GOAL OF THE EXERCISE => Every line below that contains the word "from" must be copied.

SUPPLIED MATERIAL =>
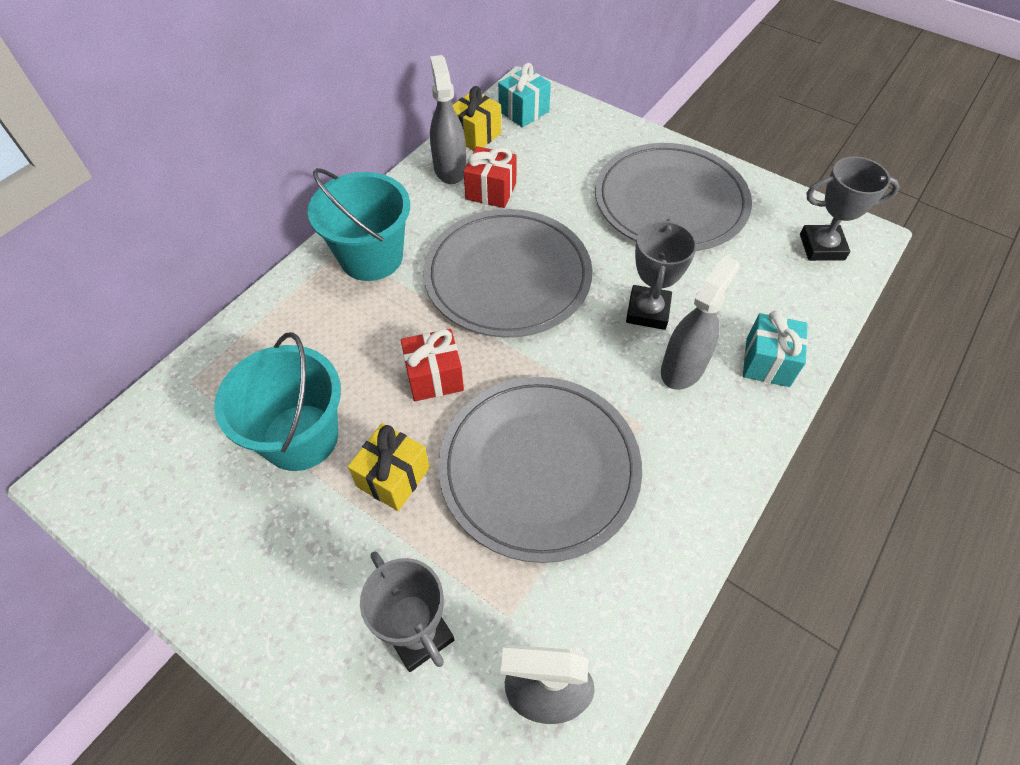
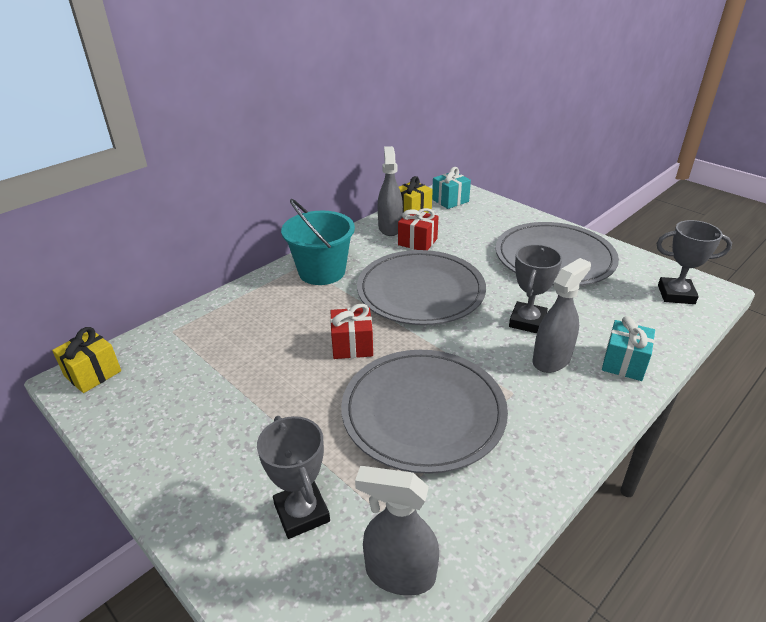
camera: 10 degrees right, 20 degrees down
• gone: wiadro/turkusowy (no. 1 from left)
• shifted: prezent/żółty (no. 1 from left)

EXERCISE RESULT =>
• gone: wiadro/turkusowy (no. 1 from left)
• shifted: prezent/żółty (no. 1 from left)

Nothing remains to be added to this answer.